Task objective:
Find the lines in these entries that include the word "book" and state how many there are, with no other words.

Top of Data provided

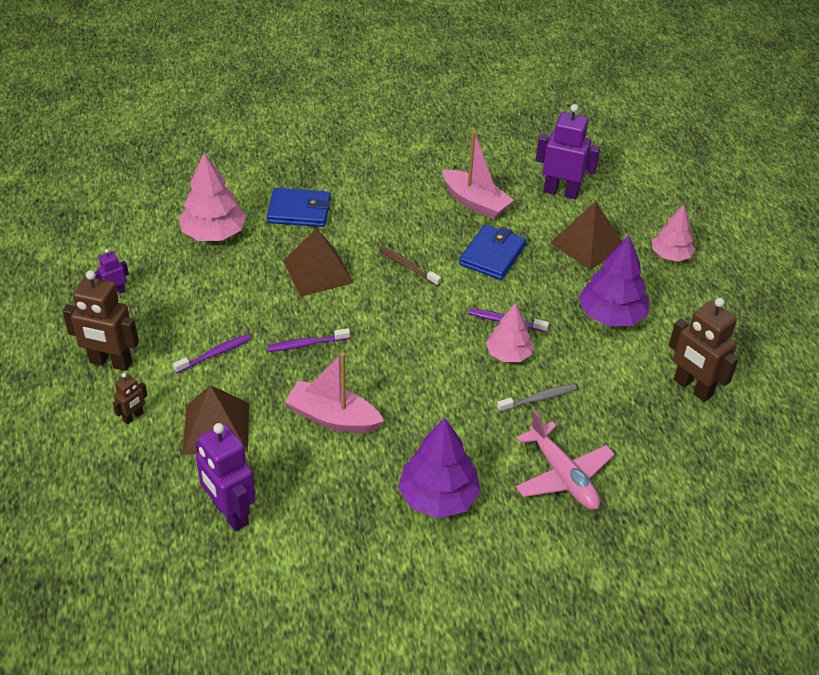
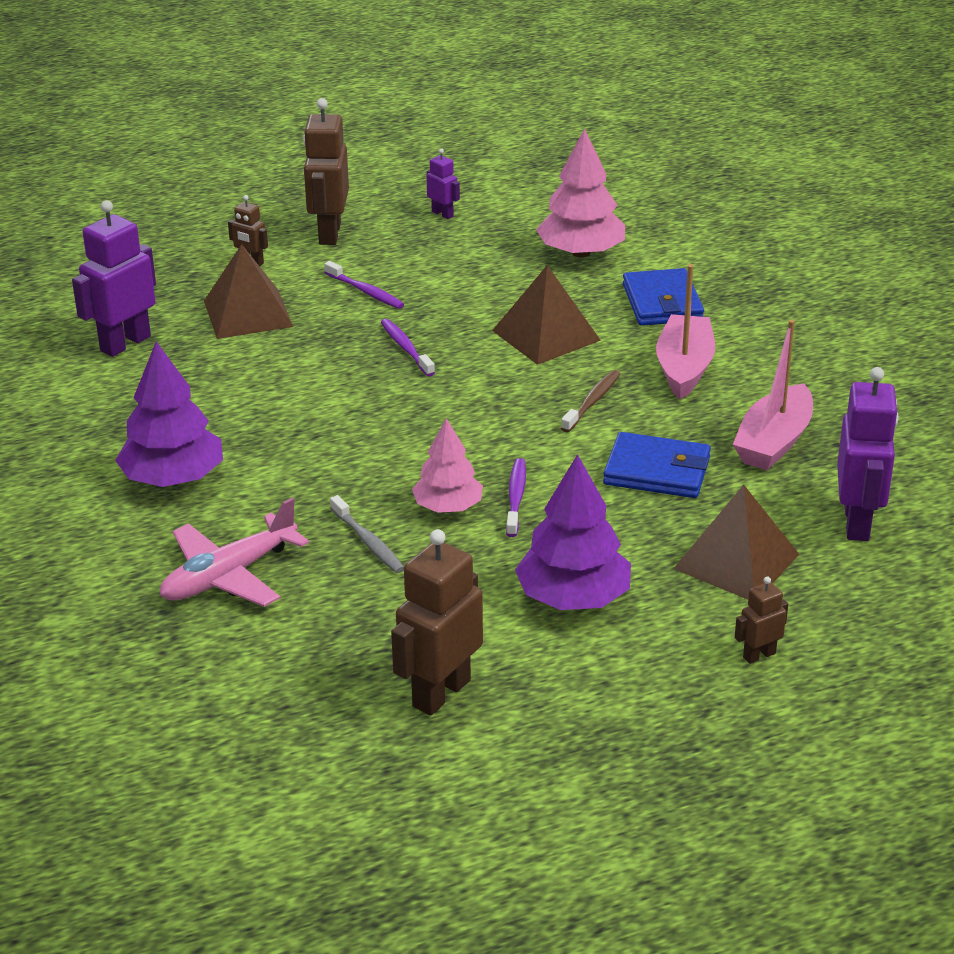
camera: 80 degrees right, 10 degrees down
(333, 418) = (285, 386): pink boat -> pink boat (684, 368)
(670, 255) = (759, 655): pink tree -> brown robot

Bottom of Data provided
Top of Data provided

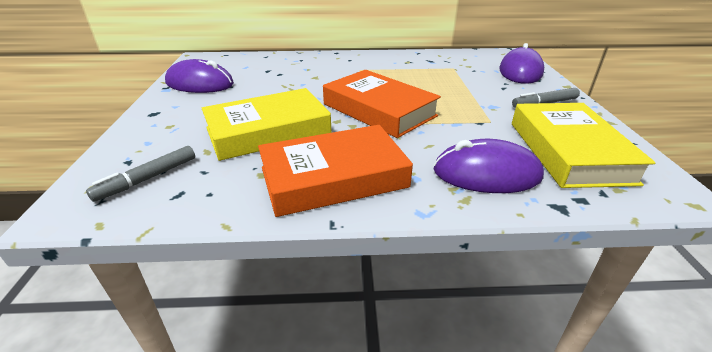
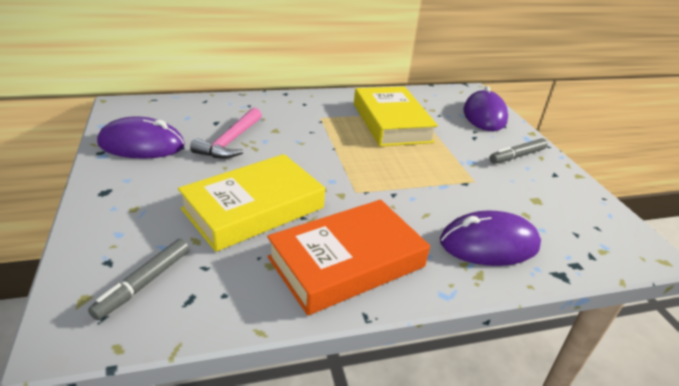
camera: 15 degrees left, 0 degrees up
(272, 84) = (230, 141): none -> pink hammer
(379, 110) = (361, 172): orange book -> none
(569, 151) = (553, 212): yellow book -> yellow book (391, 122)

Bottom of Data provided

Exercise response:
2